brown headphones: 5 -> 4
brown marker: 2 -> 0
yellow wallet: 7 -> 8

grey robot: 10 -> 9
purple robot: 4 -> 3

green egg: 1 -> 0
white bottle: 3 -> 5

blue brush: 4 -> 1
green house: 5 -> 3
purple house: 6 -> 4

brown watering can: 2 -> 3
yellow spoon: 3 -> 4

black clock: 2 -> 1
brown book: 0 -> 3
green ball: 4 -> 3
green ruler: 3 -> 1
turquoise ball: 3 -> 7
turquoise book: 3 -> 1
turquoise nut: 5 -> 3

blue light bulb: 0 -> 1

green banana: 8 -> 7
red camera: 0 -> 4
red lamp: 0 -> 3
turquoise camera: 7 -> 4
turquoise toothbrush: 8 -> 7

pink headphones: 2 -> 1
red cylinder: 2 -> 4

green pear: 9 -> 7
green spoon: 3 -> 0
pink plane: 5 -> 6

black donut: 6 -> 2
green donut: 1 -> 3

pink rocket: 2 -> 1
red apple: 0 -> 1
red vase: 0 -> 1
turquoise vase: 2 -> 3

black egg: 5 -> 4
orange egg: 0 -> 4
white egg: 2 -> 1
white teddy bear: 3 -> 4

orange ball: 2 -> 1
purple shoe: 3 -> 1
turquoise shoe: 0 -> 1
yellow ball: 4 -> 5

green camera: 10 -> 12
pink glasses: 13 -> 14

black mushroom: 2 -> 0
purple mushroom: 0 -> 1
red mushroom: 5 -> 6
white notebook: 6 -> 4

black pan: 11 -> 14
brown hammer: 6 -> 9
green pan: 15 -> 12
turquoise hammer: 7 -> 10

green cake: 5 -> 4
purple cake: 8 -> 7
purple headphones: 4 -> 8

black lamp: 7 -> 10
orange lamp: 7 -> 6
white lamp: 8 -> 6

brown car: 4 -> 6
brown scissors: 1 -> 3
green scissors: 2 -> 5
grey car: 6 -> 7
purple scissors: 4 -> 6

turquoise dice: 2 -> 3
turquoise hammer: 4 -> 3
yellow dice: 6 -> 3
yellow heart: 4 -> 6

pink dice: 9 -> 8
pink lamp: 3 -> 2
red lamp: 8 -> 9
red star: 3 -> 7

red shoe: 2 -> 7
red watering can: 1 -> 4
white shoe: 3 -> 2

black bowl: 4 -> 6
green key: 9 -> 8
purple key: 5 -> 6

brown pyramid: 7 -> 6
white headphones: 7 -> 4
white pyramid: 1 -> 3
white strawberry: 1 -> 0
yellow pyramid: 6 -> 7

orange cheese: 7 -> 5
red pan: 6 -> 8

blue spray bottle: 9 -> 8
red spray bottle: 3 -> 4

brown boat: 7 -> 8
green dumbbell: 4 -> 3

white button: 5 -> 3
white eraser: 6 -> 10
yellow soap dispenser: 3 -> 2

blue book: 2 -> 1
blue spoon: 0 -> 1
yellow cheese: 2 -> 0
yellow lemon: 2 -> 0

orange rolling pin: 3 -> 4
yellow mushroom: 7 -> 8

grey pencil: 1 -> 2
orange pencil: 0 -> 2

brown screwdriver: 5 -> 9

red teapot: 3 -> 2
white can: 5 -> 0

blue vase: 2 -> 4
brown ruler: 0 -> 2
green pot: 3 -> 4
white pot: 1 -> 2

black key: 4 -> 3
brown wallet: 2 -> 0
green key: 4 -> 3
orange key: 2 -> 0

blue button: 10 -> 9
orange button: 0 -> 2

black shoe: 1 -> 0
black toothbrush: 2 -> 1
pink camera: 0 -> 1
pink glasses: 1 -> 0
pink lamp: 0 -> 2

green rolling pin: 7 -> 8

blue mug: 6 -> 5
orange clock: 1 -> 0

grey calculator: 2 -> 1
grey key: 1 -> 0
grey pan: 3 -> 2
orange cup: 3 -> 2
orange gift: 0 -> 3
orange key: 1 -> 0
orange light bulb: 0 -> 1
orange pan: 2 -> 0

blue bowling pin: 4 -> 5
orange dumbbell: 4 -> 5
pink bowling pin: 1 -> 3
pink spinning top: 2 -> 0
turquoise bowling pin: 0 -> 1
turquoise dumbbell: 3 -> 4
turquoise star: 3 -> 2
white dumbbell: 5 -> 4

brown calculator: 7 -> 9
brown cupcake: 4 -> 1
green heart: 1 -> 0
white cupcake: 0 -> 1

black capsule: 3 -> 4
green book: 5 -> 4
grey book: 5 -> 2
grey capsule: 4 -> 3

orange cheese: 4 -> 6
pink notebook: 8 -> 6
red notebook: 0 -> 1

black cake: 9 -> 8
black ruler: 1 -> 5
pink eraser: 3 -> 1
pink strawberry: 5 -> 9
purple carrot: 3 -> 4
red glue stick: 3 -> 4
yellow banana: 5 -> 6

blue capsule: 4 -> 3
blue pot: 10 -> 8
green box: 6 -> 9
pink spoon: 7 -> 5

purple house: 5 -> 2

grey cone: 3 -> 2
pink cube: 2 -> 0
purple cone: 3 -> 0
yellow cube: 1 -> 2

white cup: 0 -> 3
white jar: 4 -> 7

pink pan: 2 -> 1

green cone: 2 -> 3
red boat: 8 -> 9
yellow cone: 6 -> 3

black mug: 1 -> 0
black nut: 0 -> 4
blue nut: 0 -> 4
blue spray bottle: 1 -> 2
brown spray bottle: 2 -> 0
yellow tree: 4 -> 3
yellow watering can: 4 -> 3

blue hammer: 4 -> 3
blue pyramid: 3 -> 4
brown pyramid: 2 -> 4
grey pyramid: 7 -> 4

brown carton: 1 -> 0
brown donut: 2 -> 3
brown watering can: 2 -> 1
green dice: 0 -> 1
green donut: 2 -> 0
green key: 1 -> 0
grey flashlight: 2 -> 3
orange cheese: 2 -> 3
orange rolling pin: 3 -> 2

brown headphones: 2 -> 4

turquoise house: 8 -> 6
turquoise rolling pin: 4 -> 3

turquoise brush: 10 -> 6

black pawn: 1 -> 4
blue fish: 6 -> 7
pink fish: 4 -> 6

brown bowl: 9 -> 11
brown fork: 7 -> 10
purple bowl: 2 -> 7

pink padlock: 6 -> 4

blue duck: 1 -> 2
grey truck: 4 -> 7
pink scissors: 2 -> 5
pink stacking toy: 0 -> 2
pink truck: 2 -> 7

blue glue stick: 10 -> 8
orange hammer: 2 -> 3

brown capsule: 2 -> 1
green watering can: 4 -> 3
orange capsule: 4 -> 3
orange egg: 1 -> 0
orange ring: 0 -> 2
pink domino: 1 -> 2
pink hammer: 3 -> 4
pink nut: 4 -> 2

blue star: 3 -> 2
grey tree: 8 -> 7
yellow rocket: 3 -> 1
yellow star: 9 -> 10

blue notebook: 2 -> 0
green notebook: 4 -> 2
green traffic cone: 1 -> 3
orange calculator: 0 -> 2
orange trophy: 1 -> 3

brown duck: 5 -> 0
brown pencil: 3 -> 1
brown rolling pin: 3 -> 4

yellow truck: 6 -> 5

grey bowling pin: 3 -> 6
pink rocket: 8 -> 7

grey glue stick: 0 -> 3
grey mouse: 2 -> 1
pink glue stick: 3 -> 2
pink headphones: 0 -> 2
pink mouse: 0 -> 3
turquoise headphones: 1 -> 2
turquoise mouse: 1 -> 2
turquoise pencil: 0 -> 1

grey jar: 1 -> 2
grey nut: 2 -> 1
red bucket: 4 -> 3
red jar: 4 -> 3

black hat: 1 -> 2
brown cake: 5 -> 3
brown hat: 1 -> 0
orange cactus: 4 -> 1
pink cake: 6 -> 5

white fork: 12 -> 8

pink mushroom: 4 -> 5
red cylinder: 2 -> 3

**EXERCISE:**
Please copy, exactly and with nothing else, the lines above beginning at the line that has "orange clock: 1 -> 0" and ending with the line that has "red notebook: 0 -> 1".

**TASK OUTPUT:**
orange clock: 1 -> 0

grey calculator: 2 -> 1
grey key: 1 -> 0
grey pan: 3 -> 2
orange cup: 3 -> 2
orange gift: 0 -> 3
orange key: 1 -> 0
orange light bulb: 0 -> 1
orange pan: 2 -> 0

blue bowling pin: 4 -> 5
orange dumbbell: 4 -> 5
pink bowling pin: 1 -> 3
pink spinning top: 2 -> 0
turquoise bowling pin: 0 -> 1
turquoise dumbbell: 3 -> 4
turquoise star: 3 -> 2
white dumbbell: 5 -> 4

brown calculator: 7 -> 9
brown cupcake: 4 -> 1
green heart: 1 -> 0
white cupcake: 0 -> 1

black capsule: 3 -> 4
green book: 5 -> 4
grey book: 5 -> 2
grey capsule: 4 -> 3

orange cheese: 4 -> 6
pink notebook: 8 -> 6
red notebook: 0 -> 1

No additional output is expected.